Entries shown START
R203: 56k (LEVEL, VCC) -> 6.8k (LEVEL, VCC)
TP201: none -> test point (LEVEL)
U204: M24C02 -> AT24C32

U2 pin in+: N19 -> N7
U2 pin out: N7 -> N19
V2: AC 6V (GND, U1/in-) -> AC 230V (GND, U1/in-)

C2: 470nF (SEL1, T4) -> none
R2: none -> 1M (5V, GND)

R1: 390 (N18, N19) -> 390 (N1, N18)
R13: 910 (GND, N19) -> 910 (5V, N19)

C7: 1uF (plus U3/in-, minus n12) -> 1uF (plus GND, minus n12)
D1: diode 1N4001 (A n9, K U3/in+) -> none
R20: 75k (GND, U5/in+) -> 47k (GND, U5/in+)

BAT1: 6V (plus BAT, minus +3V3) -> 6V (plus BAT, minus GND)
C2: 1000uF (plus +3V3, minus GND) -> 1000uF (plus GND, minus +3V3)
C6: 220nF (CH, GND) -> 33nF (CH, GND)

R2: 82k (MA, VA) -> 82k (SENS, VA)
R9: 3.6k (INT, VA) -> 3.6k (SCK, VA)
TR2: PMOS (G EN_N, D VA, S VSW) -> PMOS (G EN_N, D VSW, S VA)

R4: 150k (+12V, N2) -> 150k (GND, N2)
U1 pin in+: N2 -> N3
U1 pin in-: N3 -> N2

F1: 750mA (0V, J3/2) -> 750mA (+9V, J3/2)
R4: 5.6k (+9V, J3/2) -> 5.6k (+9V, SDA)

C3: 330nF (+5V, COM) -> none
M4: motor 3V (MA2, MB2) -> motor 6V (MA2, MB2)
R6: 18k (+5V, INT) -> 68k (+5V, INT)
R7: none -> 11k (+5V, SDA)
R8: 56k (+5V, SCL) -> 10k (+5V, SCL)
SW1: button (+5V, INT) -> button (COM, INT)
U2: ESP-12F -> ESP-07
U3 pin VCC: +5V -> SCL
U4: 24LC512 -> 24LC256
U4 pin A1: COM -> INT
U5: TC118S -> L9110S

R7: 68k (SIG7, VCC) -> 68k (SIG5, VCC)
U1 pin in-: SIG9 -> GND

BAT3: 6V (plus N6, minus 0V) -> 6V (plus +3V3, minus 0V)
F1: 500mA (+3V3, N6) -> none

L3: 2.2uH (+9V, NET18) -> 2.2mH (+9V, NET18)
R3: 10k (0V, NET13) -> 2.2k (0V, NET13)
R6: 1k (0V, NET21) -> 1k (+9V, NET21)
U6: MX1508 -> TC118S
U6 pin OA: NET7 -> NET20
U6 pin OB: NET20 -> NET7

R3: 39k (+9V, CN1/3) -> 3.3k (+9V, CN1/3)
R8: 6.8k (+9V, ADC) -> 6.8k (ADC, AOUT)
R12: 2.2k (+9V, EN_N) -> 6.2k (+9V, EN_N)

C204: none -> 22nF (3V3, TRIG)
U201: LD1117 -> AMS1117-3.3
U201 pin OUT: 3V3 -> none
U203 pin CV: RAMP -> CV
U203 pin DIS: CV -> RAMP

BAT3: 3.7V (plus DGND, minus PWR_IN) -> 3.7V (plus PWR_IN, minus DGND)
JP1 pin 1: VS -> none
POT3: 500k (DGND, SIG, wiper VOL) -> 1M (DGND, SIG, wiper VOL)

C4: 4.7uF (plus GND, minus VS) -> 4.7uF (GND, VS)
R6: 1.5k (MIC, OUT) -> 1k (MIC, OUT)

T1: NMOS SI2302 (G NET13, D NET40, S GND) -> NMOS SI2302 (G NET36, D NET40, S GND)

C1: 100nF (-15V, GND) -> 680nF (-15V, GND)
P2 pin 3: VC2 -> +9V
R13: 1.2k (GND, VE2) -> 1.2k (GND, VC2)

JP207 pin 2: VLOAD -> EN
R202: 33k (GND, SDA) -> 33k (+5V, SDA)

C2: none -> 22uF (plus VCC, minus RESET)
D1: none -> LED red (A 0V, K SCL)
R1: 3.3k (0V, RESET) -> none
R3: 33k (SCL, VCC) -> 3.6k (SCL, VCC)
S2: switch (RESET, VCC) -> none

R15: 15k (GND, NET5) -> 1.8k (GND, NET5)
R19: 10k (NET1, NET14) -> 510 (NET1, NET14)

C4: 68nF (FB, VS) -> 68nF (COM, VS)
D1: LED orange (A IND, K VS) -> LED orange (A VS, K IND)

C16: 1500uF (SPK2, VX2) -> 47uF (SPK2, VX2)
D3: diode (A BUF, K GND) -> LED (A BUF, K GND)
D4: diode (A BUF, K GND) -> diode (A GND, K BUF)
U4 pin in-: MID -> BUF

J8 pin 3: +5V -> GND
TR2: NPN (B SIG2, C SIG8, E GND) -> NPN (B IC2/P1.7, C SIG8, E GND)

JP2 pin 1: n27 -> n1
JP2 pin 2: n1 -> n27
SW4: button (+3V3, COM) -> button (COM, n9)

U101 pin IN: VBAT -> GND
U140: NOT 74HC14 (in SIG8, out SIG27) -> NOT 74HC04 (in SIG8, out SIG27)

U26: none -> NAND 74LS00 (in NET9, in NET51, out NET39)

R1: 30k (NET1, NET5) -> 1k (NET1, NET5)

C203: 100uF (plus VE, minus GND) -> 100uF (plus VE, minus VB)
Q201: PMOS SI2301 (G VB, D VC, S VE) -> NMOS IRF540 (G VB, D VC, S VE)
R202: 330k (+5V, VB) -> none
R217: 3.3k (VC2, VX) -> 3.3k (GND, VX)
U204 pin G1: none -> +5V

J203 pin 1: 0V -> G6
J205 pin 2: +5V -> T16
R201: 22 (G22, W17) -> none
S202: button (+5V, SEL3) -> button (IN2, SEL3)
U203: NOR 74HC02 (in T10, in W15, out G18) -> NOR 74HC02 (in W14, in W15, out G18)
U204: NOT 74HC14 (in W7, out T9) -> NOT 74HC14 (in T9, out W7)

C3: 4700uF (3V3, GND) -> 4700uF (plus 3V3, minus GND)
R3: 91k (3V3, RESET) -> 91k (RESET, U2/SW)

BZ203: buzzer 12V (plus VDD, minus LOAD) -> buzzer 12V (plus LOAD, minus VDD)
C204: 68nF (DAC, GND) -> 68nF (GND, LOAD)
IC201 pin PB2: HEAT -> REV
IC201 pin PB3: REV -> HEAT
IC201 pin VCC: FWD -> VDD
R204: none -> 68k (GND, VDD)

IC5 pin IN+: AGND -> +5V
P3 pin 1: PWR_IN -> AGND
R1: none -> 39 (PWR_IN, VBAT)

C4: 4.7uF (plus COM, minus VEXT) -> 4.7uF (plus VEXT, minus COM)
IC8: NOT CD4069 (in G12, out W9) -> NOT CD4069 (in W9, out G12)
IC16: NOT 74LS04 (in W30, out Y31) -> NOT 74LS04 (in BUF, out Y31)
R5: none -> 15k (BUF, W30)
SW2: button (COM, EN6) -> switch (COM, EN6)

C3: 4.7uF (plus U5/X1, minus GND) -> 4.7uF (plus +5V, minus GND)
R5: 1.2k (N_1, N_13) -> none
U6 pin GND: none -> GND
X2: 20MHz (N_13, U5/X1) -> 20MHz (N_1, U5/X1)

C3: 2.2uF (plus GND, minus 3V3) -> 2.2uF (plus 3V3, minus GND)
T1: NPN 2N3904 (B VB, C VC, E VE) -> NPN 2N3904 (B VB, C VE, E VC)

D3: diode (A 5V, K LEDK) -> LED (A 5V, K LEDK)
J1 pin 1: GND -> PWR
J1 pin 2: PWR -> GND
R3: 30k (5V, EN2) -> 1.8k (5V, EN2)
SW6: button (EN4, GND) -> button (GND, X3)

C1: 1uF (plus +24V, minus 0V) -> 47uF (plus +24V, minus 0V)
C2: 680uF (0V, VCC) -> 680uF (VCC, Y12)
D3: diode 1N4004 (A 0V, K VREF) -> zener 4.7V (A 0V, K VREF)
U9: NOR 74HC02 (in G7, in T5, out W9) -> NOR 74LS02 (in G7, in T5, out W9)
Entries shown END
## Brief
Given the records above, reproduce precisely and only the lines between the line holding "R19: 10k (NET1, NET14) -> 510 (NET1, NET14)" and the line holding "J8 pin 3: +5V -> GND", inclusive.

## Reply to the task
R19: 10k (NET1, NET14) -> 510 (NET1, NET14)

C4: 68nF (FB, VS) -> 68nF (COM, VS)
D1: LED orange (A IND, K VS) -> LED orange (A VS, K IND)

C16: 1500uF (SPK2, VX2) -> 47uF (SPK2, VX2)
D3: diode (A BUF, K GND) -> LED (A BUF, K GND)
D4: diode (A BUF, K GND) -> diode (A GND, K BUF)
U4 pin in-: MID -> BUF

J8 pin 3: +5V -> GND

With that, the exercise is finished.